Shape position tracking data:
Content starts

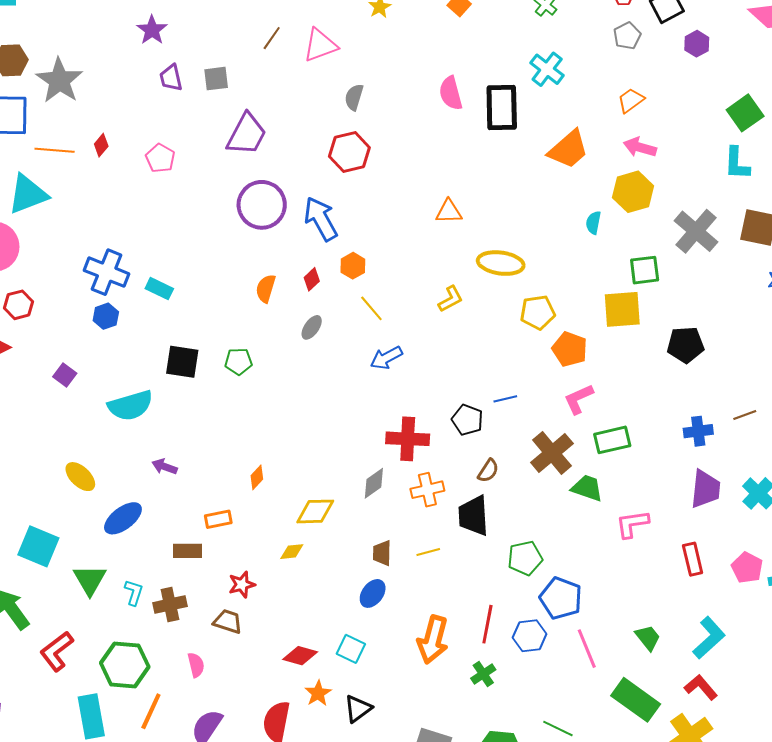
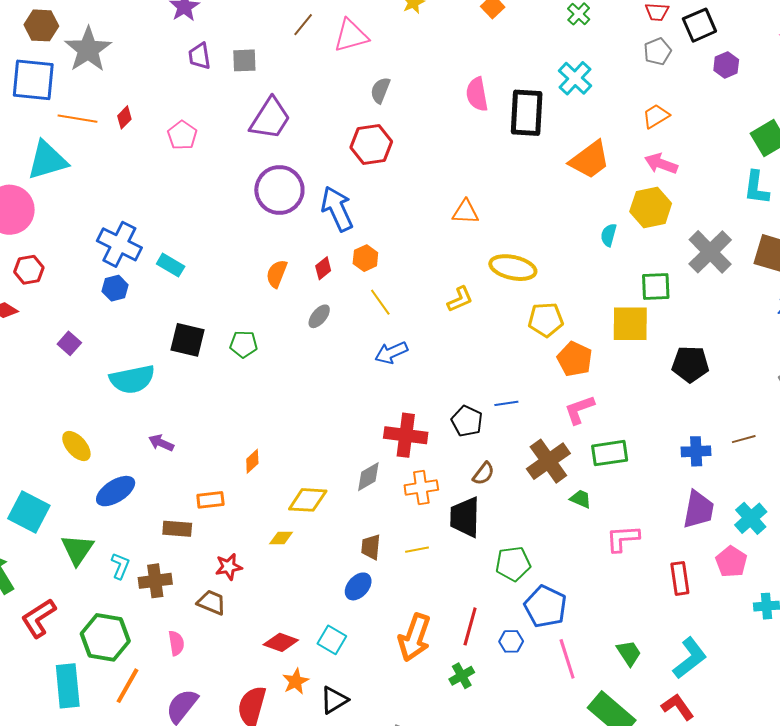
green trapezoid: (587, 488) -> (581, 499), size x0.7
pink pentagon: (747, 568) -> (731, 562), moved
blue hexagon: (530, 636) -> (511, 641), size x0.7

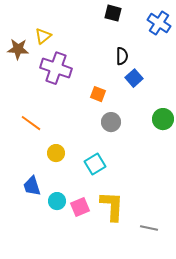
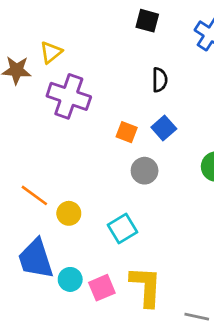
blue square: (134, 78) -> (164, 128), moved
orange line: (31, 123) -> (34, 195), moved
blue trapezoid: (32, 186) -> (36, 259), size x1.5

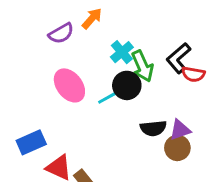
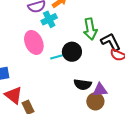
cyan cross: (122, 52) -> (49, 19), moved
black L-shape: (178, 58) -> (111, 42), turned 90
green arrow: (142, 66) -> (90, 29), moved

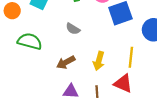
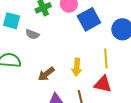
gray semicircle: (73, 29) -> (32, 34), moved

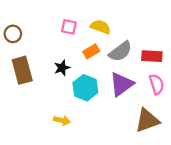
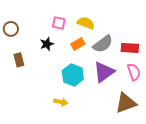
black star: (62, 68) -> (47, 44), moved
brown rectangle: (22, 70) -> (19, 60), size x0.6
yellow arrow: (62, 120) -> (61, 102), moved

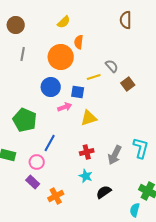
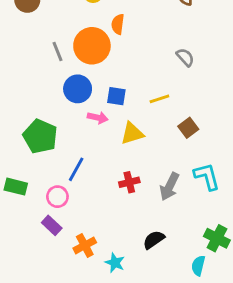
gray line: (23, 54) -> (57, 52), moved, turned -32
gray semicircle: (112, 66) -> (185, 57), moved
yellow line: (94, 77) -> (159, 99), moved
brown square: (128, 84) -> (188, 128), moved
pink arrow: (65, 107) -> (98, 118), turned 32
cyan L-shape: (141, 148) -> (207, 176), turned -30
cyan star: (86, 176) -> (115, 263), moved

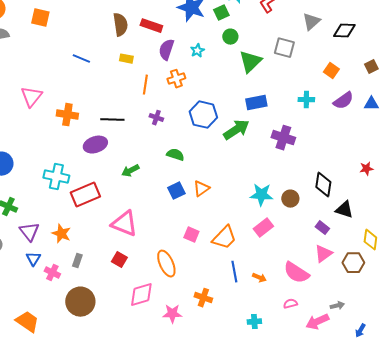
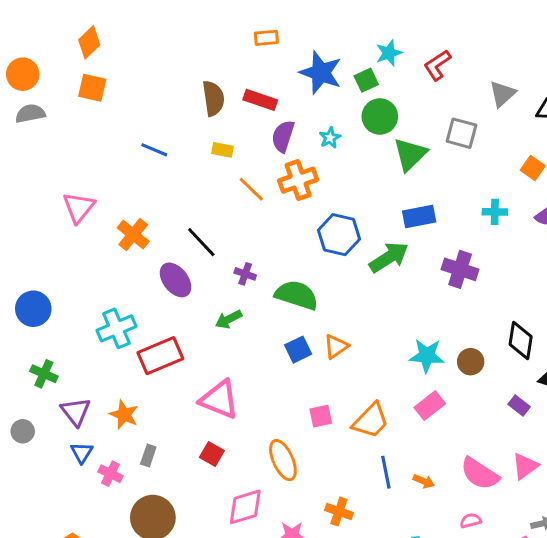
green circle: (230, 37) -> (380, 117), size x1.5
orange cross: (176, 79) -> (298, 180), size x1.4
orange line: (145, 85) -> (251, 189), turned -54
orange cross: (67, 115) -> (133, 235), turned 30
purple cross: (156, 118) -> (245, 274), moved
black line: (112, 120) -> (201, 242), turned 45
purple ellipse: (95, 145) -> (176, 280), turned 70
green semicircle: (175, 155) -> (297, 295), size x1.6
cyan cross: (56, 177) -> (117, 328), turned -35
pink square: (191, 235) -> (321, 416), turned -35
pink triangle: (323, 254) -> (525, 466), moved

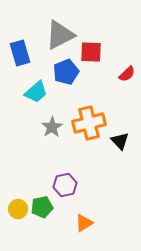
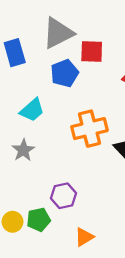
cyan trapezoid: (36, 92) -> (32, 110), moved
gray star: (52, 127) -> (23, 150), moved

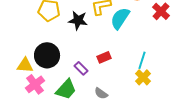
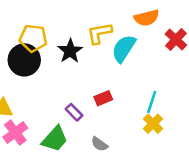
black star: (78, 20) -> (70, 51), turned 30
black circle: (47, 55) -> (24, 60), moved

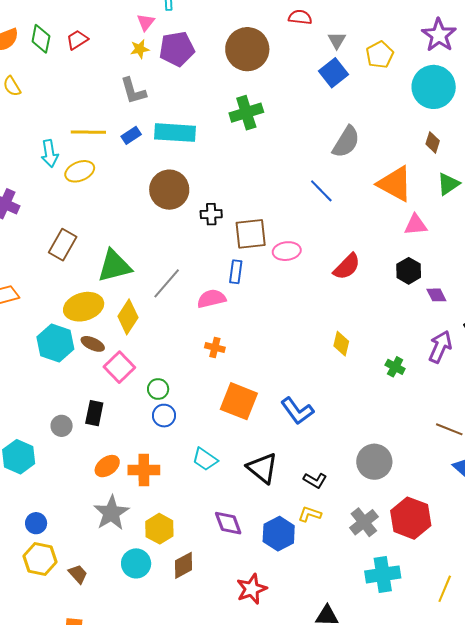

Content ends
Content starts

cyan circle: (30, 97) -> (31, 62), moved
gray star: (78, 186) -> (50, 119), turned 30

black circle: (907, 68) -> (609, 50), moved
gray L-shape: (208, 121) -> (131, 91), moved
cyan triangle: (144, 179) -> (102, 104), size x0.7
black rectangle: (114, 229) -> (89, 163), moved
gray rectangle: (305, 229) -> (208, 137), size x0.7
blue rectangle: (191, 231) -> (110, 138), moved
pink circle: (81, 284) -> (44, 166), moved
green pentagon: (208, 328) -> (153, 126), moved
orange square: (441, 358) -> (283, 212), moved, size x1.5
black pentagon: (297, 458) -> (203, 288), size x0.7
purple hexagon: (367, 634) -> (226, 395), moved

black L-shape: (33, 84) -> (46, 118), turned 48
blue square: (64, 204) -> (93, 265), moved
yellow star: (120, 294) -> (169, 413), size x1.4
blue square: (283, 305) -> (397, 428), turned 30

Content ends

Aim of the task: The answer is the lines above from the one with "gray semicircle: (73, 29) -> (32, 34), moved" to the one with "gray semicircle: (112, 66)", set down exactly, with no pictures.

The answer:
gray semicircle: (73, 29) -> (32, 34), moved

black star: (62, 68) -> (47, 44), moved
brown rectangle: (22, 70) -> (19, 60), size x0.6
yellow arrow: (62, 120) -> (61, 102), moved

gray line: (23, 54) -> (57, 52), moved, turned -32
gray semicircle: (112, 66) -> (185, 57), moved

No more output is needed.